(Object correspondence data)
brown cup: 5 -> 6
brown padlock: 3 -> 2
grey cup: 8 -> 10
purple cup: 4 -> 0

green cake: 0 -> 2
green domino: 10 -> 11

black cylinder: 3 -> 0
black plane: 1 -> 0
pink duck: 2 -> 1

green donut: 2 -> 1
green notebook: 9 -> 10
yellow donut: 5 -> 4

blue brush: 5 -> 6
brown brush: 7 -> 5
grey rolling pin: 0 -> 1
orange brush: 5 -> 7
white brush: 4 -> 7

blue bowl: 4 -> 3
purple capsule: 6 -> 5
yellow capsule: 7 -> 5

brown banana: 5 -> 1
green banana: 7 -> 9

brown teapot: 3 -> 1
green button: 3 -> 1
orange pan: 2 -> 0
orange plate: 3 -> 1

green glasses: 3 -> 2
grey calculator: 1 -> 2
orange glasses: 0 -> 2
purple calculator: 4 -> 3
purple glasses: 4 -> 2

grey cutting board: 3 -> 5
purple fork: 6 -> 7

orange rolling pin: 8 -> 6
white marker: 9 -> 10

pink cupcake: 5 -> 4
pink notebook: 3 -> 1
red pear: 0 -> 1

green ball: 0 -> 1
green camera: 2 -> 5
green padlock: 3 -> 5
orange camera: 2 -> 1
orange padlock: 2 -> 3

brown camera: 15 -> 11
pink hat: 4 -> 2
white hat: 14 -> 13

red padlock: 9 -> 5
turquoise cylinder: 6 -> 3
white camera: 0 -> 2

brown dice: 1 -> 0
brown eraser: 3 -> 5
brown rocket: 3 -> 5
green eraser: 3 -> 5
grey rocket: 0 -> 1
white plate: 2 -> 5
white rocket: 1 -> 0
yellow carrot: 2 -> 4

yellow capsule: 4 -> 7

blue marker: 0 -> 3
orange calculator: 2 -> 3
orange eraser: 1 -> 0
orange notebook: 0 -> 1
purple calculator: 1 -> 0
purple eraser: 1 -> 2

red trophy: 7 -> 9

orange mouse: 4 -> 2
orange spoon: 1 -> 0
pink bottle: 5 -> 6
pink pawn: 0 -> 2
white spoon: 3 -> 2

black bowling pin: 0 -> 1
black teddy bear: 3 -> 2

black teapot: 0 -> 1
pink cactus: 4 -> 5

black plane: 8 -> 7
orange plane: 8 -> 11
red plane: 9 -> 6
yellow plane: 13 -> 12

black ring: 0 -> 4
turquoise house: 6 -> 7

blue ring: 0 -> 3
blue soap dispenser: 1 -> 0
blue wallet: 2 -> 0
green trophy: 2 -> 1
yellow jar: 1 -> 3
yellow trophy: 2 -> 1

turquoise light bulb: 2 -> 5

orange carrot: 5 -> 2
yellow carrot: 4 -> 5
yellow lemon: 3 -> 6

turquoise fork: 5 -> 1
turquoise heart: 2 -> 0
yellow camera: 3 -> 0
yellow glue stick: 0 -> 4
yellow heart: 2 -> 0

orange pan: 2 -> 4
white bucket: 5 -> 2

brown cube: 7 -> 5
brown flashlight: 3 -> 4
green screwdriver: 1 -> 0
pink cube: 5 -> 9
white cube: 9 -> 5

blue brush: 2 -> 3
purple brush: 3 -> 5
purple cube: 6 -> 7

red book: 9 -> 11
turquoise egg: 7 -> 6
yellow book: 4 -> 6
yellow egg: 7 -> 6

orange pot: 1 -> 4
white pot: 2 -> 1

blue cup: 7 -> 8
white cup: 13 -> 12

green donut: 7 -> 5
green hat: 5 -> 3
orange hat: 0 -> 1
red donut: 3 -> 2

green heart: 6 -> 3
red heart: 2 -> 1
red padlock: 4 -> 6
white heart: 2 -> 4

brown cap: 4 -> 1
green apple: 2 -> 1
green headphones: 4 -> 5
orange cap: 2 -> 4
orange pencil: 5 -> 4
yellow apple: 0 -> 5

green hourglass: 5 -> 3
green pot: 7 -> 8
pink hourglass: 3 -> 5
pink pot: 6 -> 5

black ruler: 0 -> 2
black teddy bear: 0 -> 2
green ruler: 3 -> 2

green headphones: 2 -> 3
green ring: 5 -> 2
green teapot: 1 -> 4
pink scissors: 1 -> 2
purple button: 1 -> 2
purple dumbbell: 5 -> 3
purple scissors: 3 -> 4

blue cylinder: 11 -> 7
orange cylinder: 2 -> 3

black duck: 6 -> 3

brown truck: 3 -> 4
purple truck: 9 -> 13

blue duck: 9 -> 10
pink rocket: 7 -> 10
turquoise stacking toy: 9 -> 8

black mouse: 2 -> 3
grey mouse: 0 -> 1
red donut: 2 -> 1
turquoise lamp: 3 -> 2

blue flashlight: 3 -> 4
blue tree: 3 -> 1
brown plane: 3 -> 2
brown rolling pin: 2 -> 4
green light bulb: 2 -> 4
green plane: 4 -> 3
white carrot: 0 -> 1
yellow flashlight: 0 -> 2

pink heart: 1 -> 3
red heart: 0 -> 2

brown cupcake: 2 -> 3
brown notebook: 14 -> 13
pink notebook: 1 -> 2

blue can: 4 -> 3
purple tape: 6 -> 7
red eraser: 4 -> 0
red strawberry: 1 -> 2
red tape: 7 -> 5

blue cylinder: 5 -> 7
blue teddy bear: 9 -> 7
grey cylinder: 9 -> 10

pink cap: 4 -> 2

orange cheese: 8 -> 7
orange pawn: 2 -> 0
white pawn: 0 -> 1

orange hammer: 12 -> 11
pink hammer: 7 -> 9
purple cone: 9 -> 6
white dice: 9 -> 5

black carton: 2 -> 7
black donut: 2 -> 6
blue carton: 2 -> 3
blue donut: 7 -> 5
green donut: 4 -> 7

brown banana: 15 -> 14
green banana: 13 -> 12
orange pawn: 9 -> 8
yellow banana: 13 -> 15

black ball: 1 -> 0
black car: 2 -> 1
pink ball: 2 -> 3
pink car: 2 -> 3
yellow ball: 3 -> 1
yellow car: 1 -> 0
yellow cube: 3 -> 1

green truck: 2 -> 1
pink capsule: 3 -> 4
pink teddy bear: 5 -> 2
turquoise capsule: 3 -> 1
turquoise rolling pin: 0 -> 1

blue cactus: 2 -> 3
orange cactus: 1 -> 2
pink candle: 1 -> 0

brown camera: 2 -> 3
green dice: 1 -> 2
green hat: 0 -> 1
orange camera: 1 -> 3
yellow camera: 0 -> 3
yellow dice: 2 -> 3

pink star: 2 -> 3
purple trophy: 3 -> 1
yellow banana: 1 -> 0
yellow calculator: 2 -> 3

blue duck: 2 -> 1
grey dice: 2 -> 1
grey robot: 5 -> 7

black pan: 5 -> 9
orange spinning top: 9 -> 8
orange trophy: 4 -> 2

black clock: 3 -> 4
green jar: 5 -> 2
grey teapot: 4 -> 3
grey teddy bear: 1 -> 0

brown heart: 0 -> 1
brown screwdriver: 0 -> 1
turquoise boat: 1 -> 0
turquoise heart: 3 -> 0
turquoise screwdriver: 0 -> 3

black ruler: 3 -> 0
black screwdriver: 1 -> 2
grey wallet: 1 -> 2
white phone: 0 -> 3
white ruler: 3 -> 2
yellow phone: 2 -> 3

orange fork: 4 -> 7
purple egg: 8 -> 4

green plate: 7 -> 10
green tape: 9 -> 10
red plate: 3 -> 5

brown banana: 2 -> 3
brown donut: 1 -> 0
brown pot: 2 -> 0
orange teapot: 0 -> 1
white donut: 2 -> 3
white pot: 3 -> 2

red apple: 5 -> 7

# Task item
From the first line to the last, copy the records without alteration.

# Answer box
brown cup: 5 -> 6
brown padlock: 3 -> 2
grey cup: 8 -> 10
purple cup: 4 -> 0

green cake: 0 -> 2
green domino: 10 -> 11

black cylinder: 3 -> 0
black plane: 1 -> 0
pink duck: 2 -> 1

green donut: 2 -> 1
green notebook: 9 -> 10
yellow donut: 5 -> 4

blue brush: 5 -> 6
brown brush: 7 -> 5
grey rolling pin: 0 -> 1
orange brush: 5 -> 7
white brush: 4 -> 7

blue bowl: 4 -> 3
purple capsule: 6 -> 5
yellow capsule: 7 -> 5

brown banana: 5 -> 1
green banana: 7 -> 9

brown teapot: 3 -> 1
green button: 3 -> 1
orange pan: 2 -> 0
orange plate: 3 -> 1

green glasses: 3 -> 2
grey calculator: 1 -> 2
orange glasses: 0 -> 2
purple calculator: 4 -> 3
purple glasses: 4 -> 2

grey cutting board: 3 -> 5
purple fork: 6 -> 7

orange rolling pin: 8 -> 6
white marker: 9 -> 10

pink cupcake: 5 -> 4
pink notebook: 3 -> 1
red pear: 0 -> 1

green ball: 0 -> 1
green camera: 2 -> 5
green padlock: 3 -> 5
orange camera: 2 -> 1
orange padlock: 2 -> 3

brown camera: 15 -> 11
pink hat: 4 -> 2
white hat: 14 -> 13

red padlock: 9 -> 5
turquoise cylinder: 6 -> 3
white camera: 0 -> 2

brown dice: 1 -> 0
brown eraser: 3 -> 5
brown rocket: 3 -> 5
green eraser: 3 -> 5
grey rocket: 0 -> 1
white plate: 2 -> 5
white rocket: 1 -> 0
yellow carrot: 2 -> 4

yellow capsule: 4 -> 7

blue marker: 0 -> 3
orange calculator: 2 -> 3
orange eraser: 1 -> 0
orange notebook: 0 -> 1
purple calculator: 1 -> 0
purple eraser: 1 -> 2

red trophy: 7 -> 9

orange mouse: 4 -> 2
orange spoon: 1 -> 0
pink bottle: 5 -> 6
pink pawn: 0 -> 2
white spoon: 3 -> 2

black bowling pin: 0 -> 1
black teddy bear: 3 -> 2

black teapot: 0 -> 1
pink cactus: 4 -> 5

black plane: 8 -> 7
orange plane: 8 -> 11
red plane: 9 -> 6
yellow plane: 13 -> 12

black ring: 0 -> 4
turquoise house: 6 -> 7

blue ring: 0 -> 3
blue soap dispenser: 1 -> 0
blue wallet: 2 -> 0
green trophy: 2 -> 1
yellow jar: 1 -> 3
yellow trophy: 2 -> 1

turquoise light bulb: 2 -> 5

orange carrot: 5 -> 2
yellow carrot: 4 -> 5
yellow lemon: 3 -> 6

turquoise fork: 5 -> 1
turquoise heart: 2 -> 0
yellow camera: 3 -> 0
yellow glue stick: 0 -> 4
yellow heart: 2 -> 0

orange pan: 2 -> 4
white bucket: 5 -> 2

brown cube: 7 -> 5
brown flashlight: 3 -> 4
green screwdriver: 1 -> 0
pink cube: 5 -> 9
white cube: 9 -> 5

blue brush: 2 -> 3
purple brush: 3 -> 5
purple cube: 6 -> 7

red book: 9 -> 11
turquoise egg: 7 -> 6
yellow book: 4 -> 6
yellow egg: 7 -> 6

orange pot: 1 -> 4
white pot: 2 -> 1

blue cup: 7 -> 8
white cup: 13 -> 12

green donut: 7 -> 5
green hat: 5 -> 3
orange hat: 0 -> 1
red donut: 3 -> 2

green heart: 6 -> 3
red heart: 2 -> 1
red padlock: 4 -> 6
white heart: 2 -> 4

brown cap: 4 -> 1
green apple: 2 -> 1
green headphones: 4 -> 5
orange cap: 2 -> 4
orange pencil: 5 -> 4
yellow apple: 0 -> 5

green hourglass: 5 -> 3
green pot: 7 -> 8
pink hourglass: 3 -> 5
pink pot: 6 -> 5

black ruler: 0 -> 2
black teddy bear: 0 -> 2
green ruler: 3 -> 2

green headphones: 2 -> 3
green ring: 5 -> 2
green teapot: 1 -> 4
pink scissors: 1 -> 2
purple button: 1 -> 2
purple dumbbell: 5 -> 3
purple scissors: 3 -> 4

blue cylinder: 11 -> 7
orange cylinder: 2 -> 3

black duck: 6 -> 3

brown truck: 3 -> 4
purple truck: 9 -> 13

blue duck: 9 -> 10
pink rocket: 7 -> 10
turquoise stacking toy: 9 -> 8

black mouse: 2 -> 3
grey mouse: 0 -> 1
red donut: 2 -> 1
turquoise lamp: 3 -> 2

blue flashlight: 3 -> 4
blue tree: 3 -> 1
brown plane: 3 -> 2
brown rolling pin: 2 -> 4
green light bulb: 2 -> 4
green plane: 4 -> 3
white carrot: 0 -> 1
yellow flashlight: 0 -> 2

pink heart: 1 -> 3
red heart: 0 -> 2

brown cupcake: 2 -> 3
brown notebook: 14 -> 13
pink notebook: 1 -> 2

blue can: 4 -> 3
purple tape: 6 -> 7
red eraser: 4 -> 0
red strawberry: 1 -> 2
red tape: 7 -> 5

blue cylinder: 5 -> 7
blue teddy bear: 9 -> 7
grey cylinder: 9 -> 10

pink cap: 4 -> 2

orange cheese: 8 -> 7
orange pawn: 2 -> 0
white pawn: 0 -> 1

orange hammer: 12 -> 11
pink hammer: 7 -> 9
purple cone: 9 -> 6
white dice: 9 -> 5

black carton: 2 -> 7
black donut: 2 -> 6
blue carton: 2 -> 3
blue donut: 7 -> 5
green donut: 4 -> 7

brown banana: 15 -> 14
green banana: 13 -> 12
orange pawn: 9 -> 8
yellow banana: 13 -> 15

black ball: 1 -> 0
black car: 2 -> 1
pink ball: 2 -> 3
pink car: 2 -> 3
yellow ball: 3 -> 1
yellow car: 1 -> 0
yellow cube: 3 -> 1

green truck: 2 -> 1
pink capsule: 3 -> 4
pink teddy bear: 5 -> 2
turquoise capsule: 3 -> 1
turquoise rolling pin: 0 -> 1

blue cactus: 2 -> 3
orange cactus: 1 -> 2
pink candle: 1 -> 0

brown camera: 2 -> 3
green dice: 1 -> 2
green hat: 0 -> 1
orange camera: 1 -> 3
yellow camera: 0 -> 3
yellow dice: 2 -> 3

pink star: 2 -> 3
purple trophy: 3 -> 1
yellow banana: 1 -> 0
yellow calculator: 2 -> 3

blue duck: 2 -> 1
grey dice: 2 -> 1
grey robot: 5 -> 7

black pan: 5 -> 9
orange spinning top: 9 -> 8
orange trophy: 4 -> 2

black clock: 3 -> 4
green jar: 5 -> 2
grey teapot: 4 -> 3
grey teddy bear: 1 -> 0

brown heart: 0 -> 1
brown screwdriver: 0 -> 1
turquoise boat: 1 -> 0
turquoise heart: 3 -> 0
turquoise screwdriver: 0 -> 3

black ruler: 3 -> 0
black screwdriver: 1 -> 2
grey wallet: 1 -> 2
white phone: 0 -> 3
white ruler: 3 -> 2
yellow phone: 2 -> 3

orange fork: 4 -> 7
purple egg: 8 -> 4

green plate: 7 -> 10
green tape: 9 -> 10
red plate: 3 -> 5

brown banana: 2 -> 3
brown donut: 1 -> 0
brown pot: 2 -> 0
orange teapot: 0 -> 1
white donut: 2 -> 3
white pot: 3 -> 2

red apple: 5 -> 7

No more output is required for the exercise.